# WHAT YOU HAVE TO DO:
Which lines in the entries below contain the string "camera"? Show each of them in full.

[Stored items from a collection]
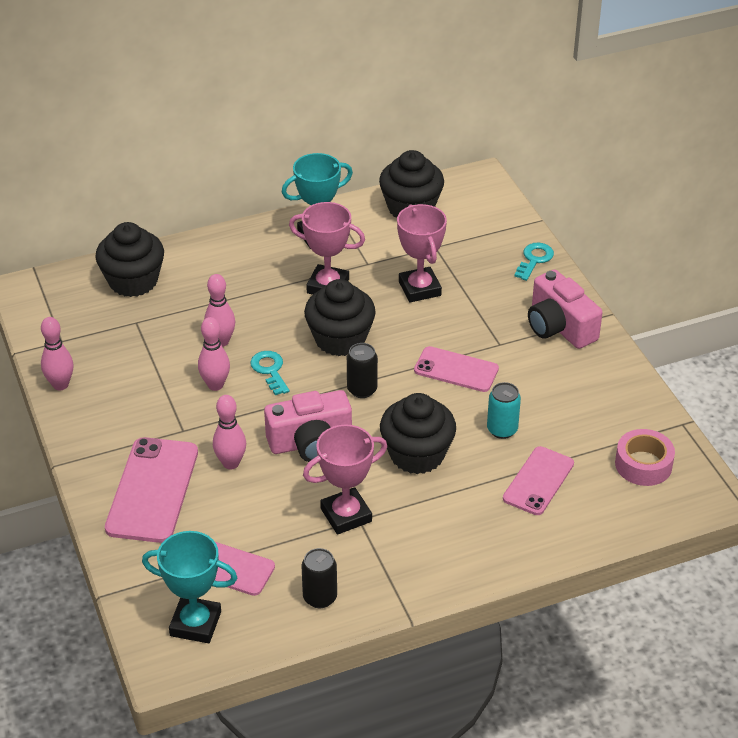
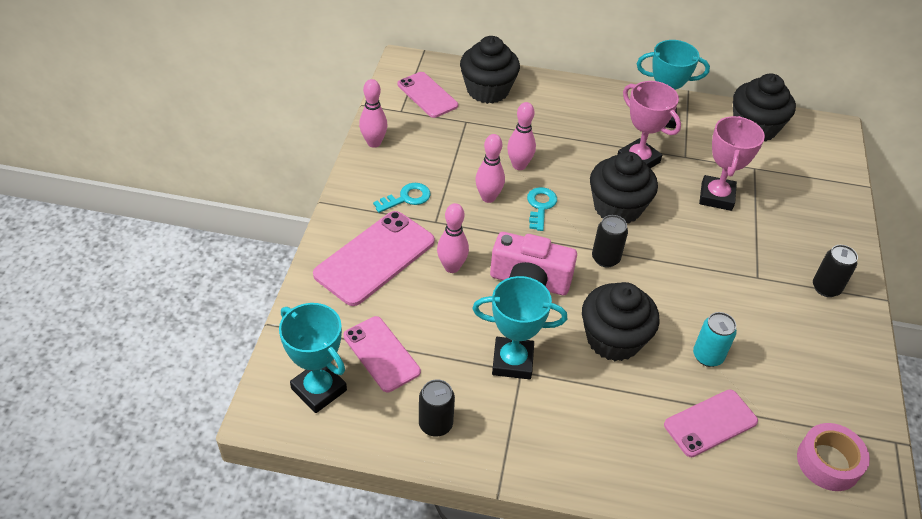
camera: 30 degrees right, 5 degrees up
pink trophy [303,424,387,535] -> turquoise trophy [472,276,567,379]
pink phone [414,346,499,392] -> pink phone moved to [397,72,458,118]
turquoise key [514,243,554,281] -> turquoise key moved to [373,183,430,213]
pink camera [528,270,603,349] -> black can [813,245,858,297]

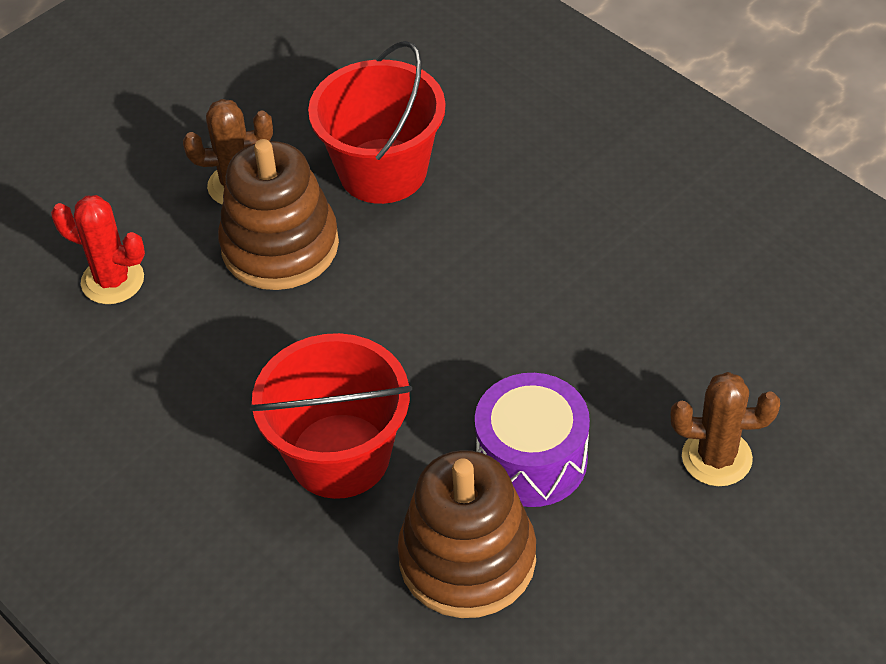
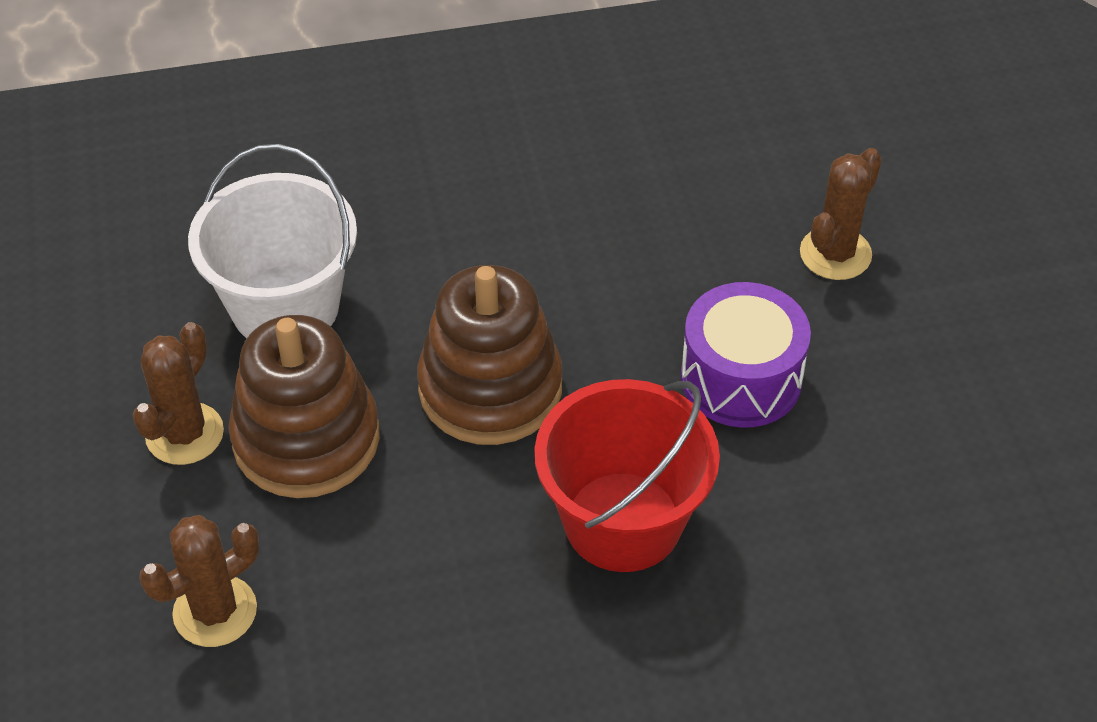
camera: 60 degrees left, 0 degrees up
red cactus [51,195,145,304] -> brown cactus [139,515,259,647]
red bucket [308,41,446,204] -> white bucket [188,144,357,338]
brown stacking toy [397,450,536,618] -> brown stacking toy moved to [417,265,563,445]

# EXERCISE ANSWER:
camera: 30 degrees right, 5 degrees up
pink camera [528,270,603,349] -> black can [813,245,858,297]
camera: 60 degrees left, 0 degrees up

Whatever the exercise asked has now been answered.